> Problem to work on
Where the line containing "(513, 396) = (525, 268): purple" appears, start copying; continue through the last line below and copy nothing else.
________________________________________
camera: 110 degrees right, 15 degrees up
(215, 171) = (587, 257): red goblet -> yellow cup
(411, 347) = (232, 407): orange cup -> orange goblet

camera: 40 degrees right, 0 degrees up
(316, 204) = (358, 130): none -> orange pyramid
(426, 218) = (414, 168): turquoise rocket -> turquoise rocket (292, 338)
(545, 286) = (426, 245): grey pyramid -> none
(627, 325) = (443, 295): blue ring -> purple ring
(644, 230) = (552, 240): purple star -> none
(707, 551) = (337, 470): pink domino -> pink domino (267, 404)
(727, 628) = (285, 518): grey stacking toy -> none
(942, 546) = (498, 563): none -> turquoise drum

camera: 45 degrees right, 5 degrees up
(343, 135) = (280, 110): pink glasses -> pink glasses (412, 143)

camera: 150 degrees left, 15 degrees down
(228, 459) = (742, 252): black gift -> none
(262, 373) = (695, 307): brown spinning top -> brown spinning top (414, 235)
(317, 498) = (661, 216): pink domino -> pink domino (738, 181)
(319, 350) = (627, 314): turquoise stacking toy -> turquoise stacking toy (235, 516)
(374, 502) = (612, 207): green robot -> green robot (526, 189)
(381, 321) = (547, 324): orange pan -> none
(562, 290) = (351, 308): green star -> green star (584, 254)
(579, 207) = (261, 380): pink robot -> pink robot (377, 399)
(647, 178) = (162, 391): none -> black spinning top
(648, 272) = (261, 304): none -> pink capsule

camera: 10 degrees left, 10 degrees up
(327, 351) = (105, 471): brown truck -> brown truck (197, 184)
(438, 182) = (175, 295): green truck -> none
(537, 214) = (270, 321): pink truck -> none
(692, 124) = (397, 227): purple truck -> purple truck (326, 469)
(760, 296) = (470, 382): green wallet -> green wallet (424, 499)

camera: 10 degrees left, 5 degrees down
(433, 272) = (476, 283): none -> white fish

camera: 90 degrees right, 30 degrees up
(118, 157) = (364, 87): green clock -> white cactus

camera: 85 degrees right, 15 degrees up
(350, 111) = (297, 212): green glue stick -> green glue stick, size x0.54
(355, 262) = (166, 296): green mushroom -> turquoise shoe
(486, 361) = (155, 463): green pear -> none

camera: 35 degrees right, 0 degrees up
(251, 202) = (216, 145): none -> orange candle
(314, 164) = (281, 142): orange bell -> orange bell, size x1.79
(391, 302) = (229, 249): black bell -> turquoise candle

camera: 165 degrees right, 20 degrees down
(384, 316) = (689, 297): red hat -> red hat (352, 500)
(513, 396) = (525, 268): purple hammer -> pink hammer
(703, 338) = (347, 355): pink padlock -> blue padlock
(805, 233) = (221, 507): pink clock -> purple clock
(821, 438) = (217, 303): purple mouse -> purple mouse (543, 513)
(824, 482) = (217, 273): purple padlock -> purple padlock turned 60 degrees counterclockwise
________________________________________
> Answer section
(513, 396) = (525, 268): purple hammer -> pink hammer
(703, 338) = (347, 355): pink padlock -> blue padlock
(805, 233) = (221, 507): pink clock -> purple clock
(821, 438) = (217, 303): purple mouse -> purple mouse (543, 513)
(824, 482) = (217, 273): purple padlock -> purple padlock turned 60 degrees counterclockwise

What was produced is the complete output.